● **THE TASK**
Each line from the one that has "Daniel: [748,432,791,466] ->" through the end of the entries below must be written out exactly; leave out all other lines.

● **DATA**
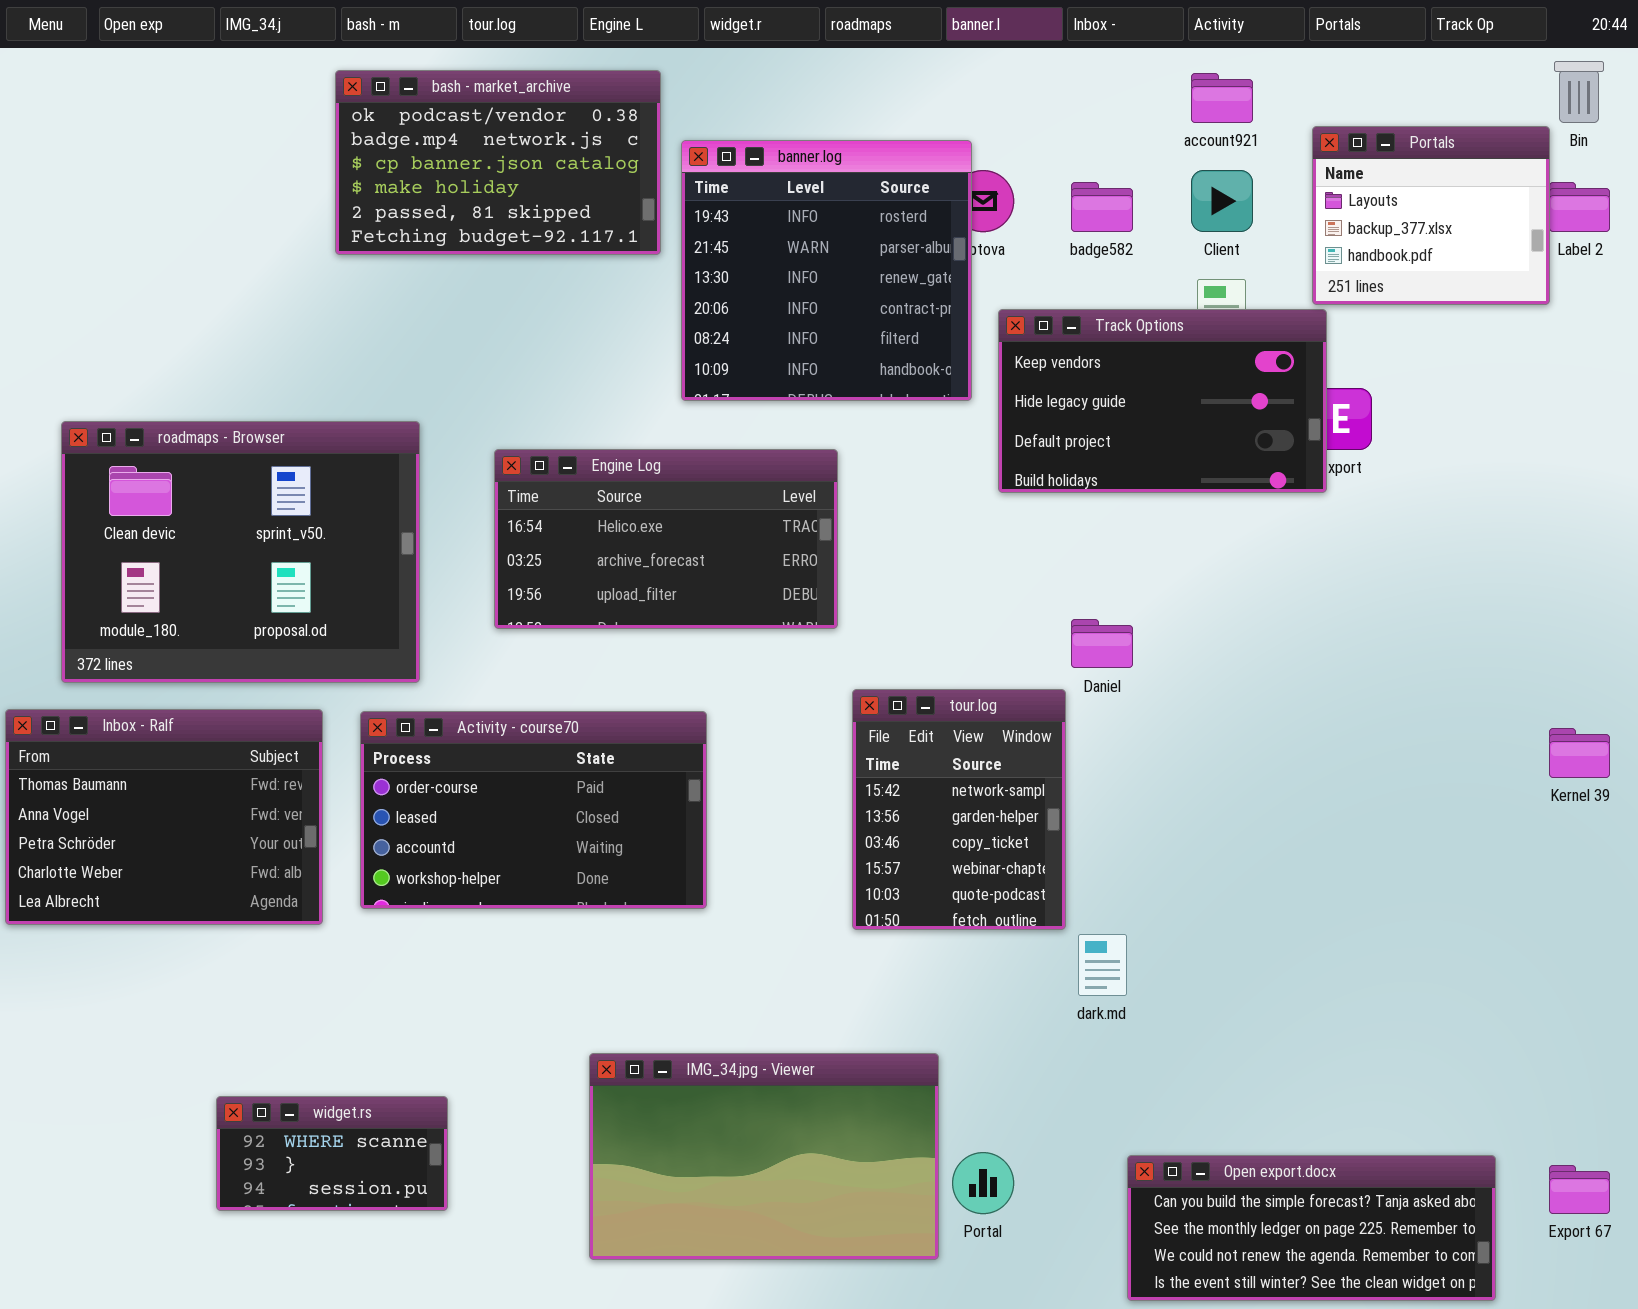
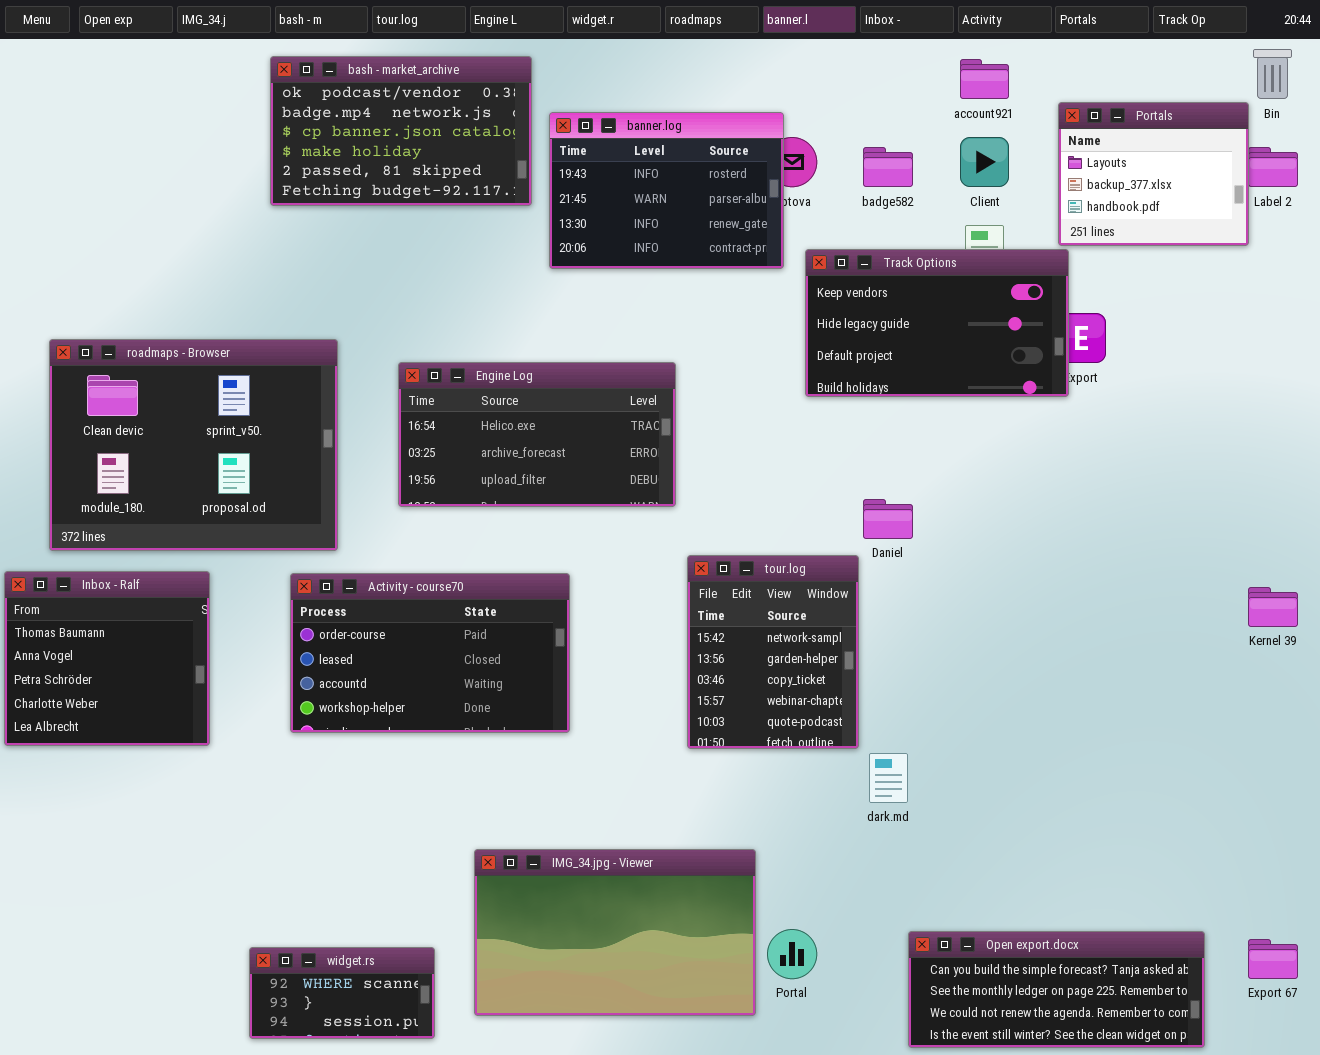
banner.log: [681,140,972,401] -> [549,112,784,269], resized
Inbox - Ralf: [5,709,323,925] -> [4,571,210,746], resized
widget.rs: [216,1096,448,1211] -> [249,947,435,1039], moved

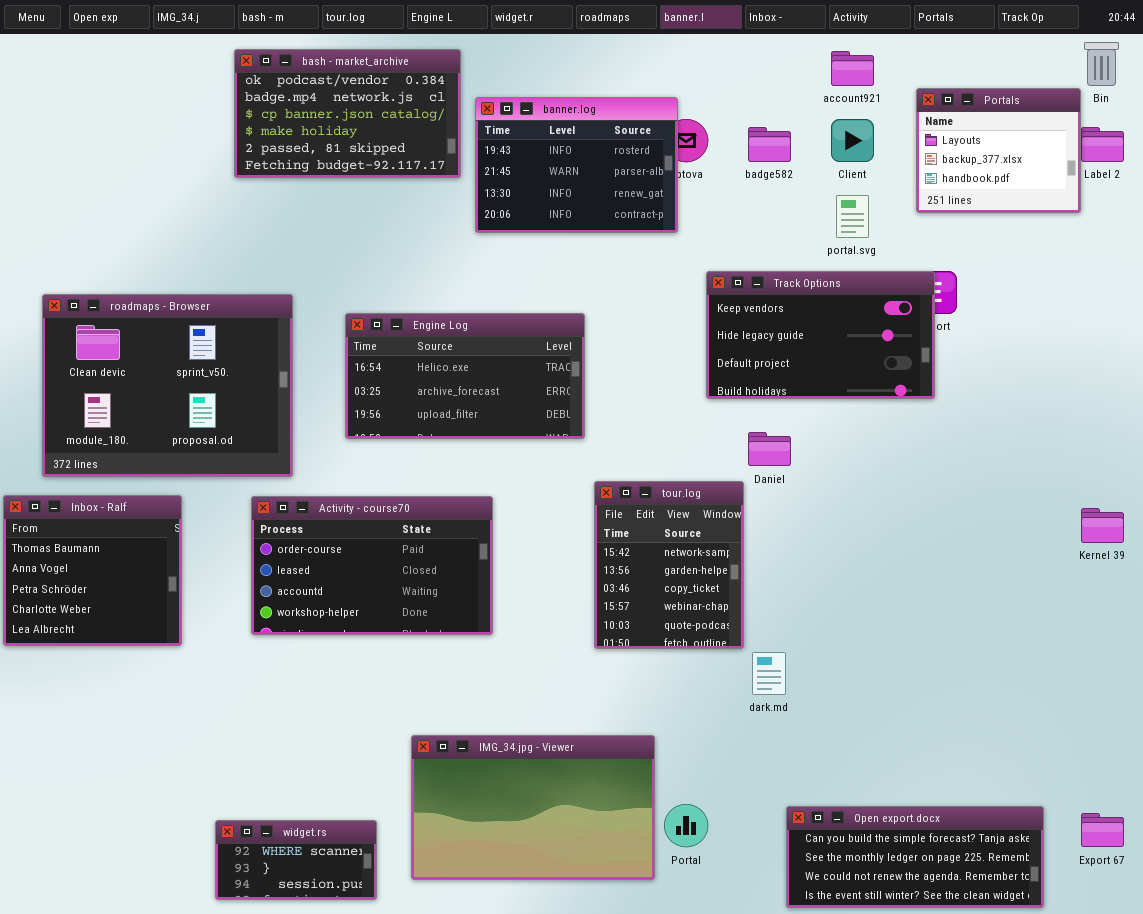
Track Options: [805,249,1069,397] -> [706,271,935,399], moved

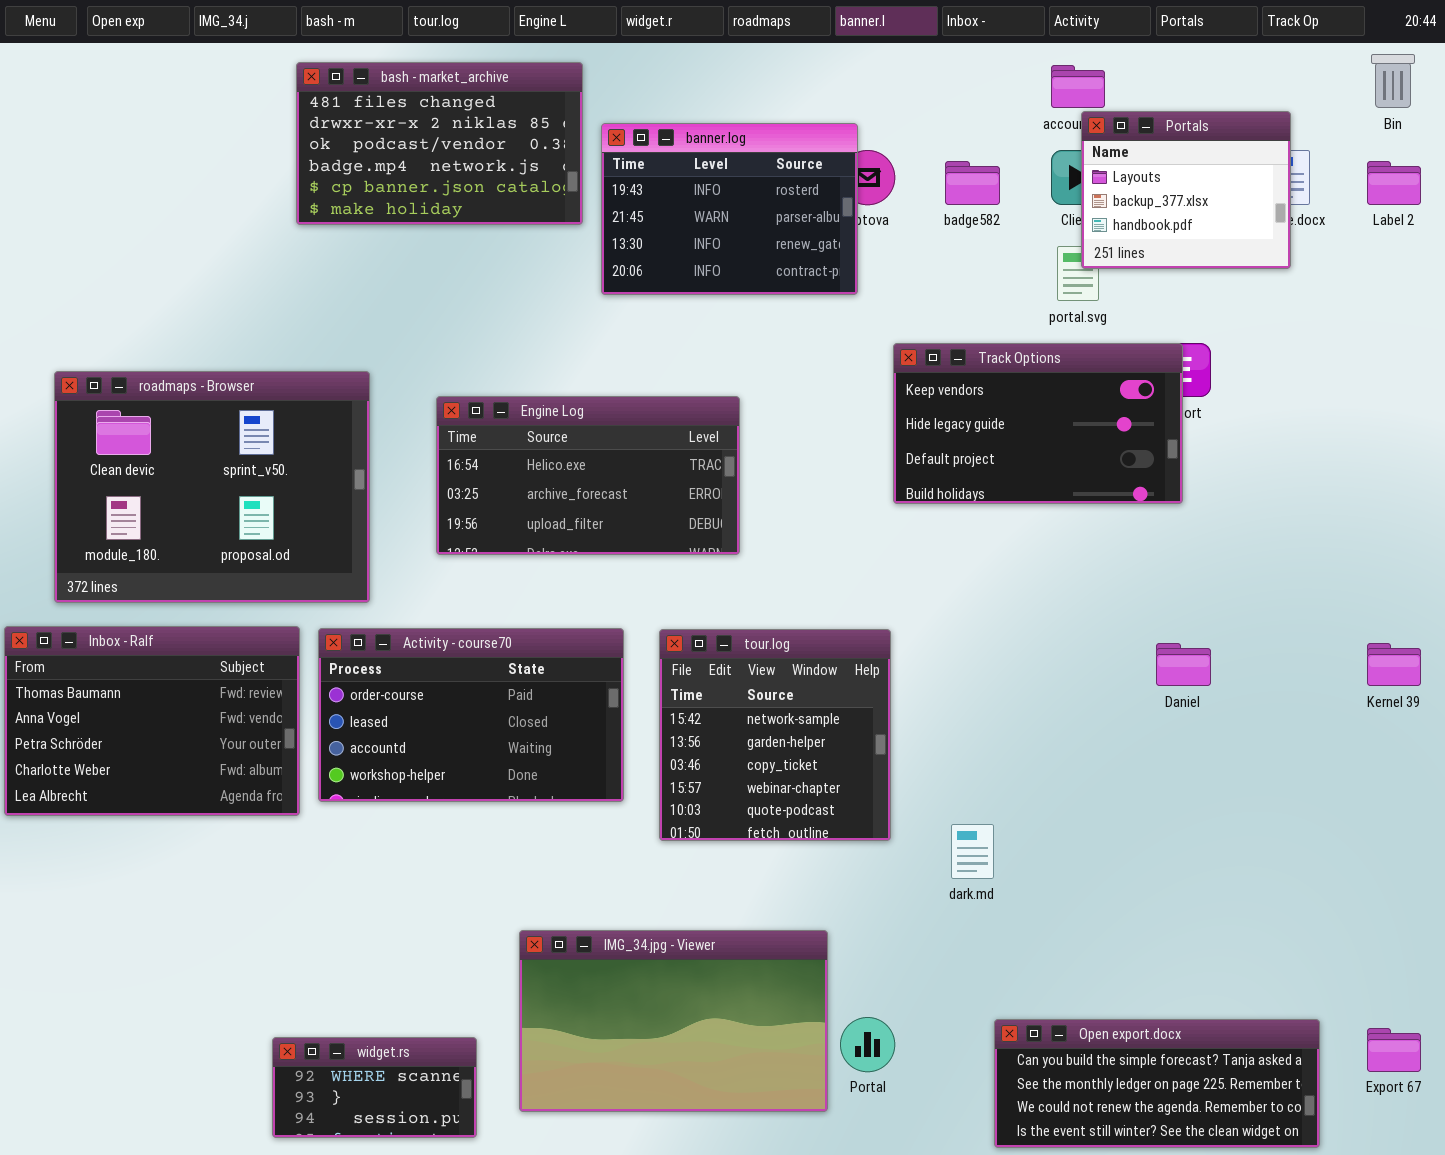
bash - market_archive: [234,49,461,178] -> [296,62,583,225], scrolled up 2 rows
Portals: [916,88,1081,213] -> [1081,111,1291,269], moved
Daniel: [748,432,791,466] -> [1156,643,1211,686], moved
tour.log: [594,481,744,649] -> [659,629,891,841], moved, resized
Inbox - Ralf: [3,495,182,646] -> [4,626,300,816], resized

● **EXPECTED ANSWER**
Daniel: [748,432,791,466] -> [1156,643,1211,686], moved
tour.log: [594,481,744,649] -> [659,629,891,841], moved, resized
Inbox - Ralf: [3,495,182,646] -> [4,626,300,816], resized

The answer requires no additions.